*** Opening of GIVEN ENTRIES ***

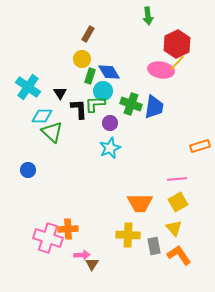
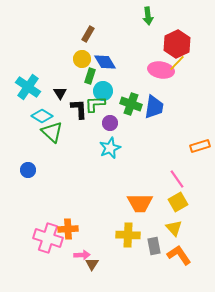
blue diamond: moved 4 px left, 10 px up
cyan diamond: rotated 30 degrees clockwise
pink line: rotated 60 degrees clockwise
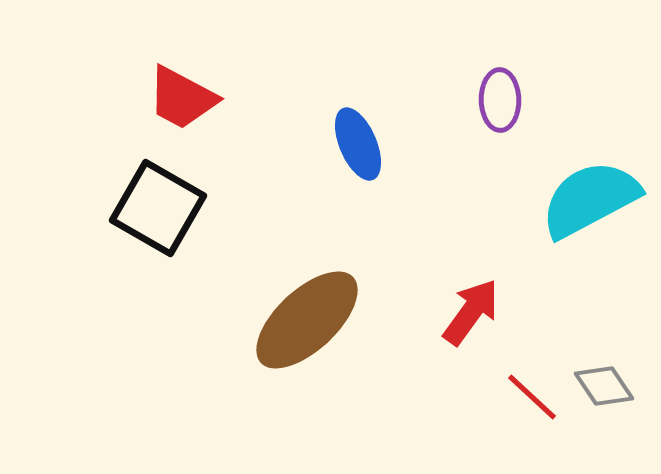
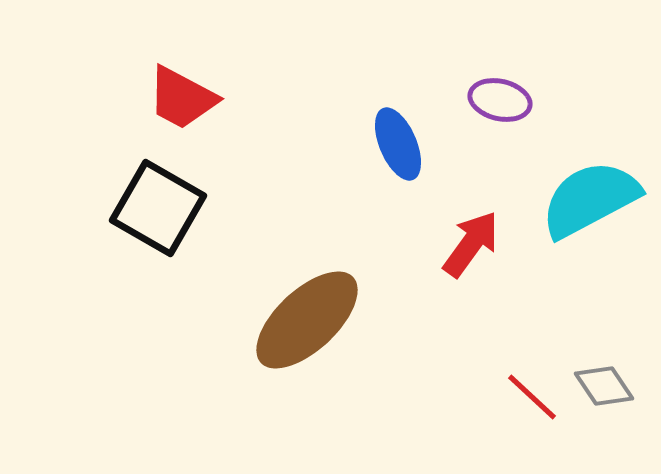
purple ellipse: rotated 76 degrees counterclockwise
blue ellipse: moved 40 px right
red arrow: moved 68 px up
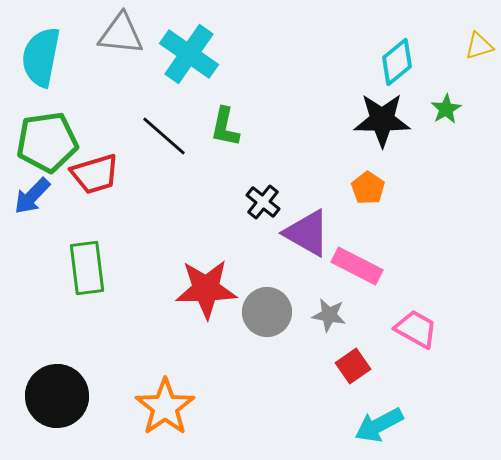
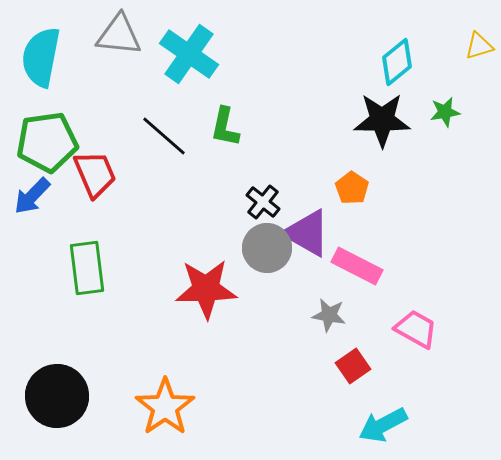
gray triangle: moved 2 px left, 1 px down
green star: moved 1 px left, 3 px down; rotated 20 degrees clockwise
red trapezoid: rotated 96 degrees counterclockwise
orange pentagon: moved 16 px left
gray circle: moved 64 px up
cyan arrow: moved 4 px right
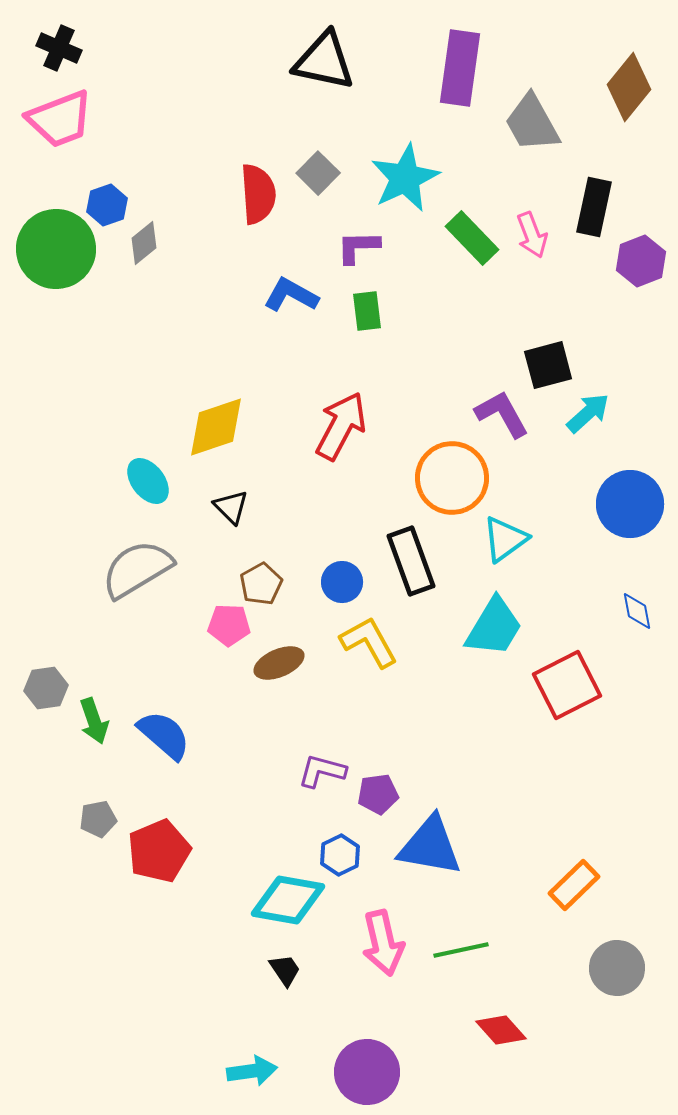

*** Close of GIVEN ENTRIES ***

[TASK BRIEF] Begin at the line that contains "purple ellipse: rotated" and transcribe exactly, and only, each line through the final line of the data above, both included; the pictures do not go in.

[COMPLETED TASK]
purple ellipse: rotated 76 degrees counterclockwise
blue ellipse: moved 40 px right
red arrow: moved 68 px up
gray triangle: moved 2 px left, 1 px down
green star: moved 1 px left, 3 px down; rotated 20 degrees clockwise
red trapezoid: rotated 96 degrees counterclockwise
orange pentagon: moved 16 px left
gray circle: moved 64 px up
cyan arrow: moved 4 px right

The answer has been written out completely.